*** LISTED ENTRIES ***

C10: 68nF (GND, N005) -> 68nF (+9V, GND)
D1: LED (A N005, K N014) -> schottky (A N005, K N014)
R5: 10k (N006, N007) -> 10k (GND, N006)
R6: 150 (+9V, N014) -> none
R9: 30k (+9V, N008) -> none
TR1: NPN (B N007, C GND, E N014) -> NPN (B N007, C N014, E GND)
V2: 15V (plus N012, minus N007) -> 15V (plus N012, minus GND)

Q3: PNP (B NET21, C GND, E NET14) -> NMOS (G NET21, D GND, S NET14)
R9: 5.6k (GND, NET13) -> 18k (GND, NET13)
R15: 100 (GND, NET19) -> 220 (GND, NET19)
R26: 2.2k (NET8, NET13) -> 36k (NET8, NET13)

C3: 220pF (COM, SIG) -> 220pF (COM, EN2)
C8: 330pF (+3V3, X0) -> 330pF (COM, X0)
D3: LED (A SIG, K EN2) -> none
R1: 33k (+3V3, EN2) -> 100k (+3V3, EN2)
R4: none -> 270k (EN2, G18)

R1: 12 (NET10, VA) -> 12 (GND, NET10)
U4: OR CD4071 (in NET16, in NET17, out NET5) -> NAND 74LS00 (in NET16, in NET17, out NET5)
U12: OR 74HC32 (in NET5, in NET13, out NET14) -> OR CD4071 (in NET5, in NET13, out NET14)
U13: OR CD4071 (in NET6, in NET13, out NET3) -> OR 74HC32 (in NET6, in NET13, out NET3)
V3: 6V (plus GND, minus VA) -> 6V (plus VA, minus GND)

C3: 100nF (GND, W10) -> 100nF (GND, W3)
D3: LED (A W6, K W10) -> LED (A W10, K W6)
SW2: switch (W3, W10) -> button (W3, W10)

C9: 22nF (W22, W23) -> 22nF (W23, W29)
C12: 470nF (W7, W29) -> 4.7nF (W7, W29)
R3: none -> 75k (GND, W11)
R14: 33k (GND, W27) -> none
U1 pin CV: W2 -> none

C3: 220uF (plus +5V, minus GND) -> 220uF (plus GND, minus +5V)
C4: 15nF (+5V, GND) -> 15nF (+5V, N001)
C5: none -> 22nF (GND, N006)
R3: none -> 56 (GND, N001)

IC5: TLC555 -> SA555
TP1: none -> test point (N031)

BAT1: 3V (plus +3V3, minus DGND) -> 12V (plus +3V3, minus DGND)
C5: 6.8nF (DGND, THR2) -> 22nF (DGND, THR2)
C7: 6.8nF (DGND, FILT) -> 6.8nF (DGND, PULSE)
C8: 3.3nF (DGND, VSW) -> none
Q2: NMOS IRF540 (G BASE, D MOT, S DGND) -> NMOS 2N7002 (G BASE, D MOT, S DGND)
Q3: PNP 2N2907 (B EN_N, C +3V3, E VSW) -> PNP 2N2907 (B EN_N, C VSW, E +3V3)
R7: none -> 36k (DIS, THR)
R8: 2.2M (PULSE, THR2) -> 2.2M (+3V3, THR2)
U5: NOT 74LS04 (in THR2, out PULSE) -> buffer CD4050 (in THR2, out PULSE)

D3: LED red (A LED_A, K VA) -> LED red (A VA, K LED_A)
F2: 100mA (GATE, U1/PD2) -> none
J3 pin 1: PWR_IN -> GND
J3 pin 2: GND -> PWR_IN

*** End of LISTED ENTRIES ***

■ **WHAT NEEDS TO BE DONE**: Each line of the listing above that contains the word "PULSE" is to be copied.

■ **EXERCISE RESPONSE**:
C7: 6.8nF (DGND, FILT) -> 6.8nF (DGND, PULSE)
R8: 2.2M (PULSE, THR2) -> 2.2M (+3V3, THR2)
U5: NOT 74LS04 (in THR2, out PULSE) -> buffer CD4050 (in THR2, out PULSE)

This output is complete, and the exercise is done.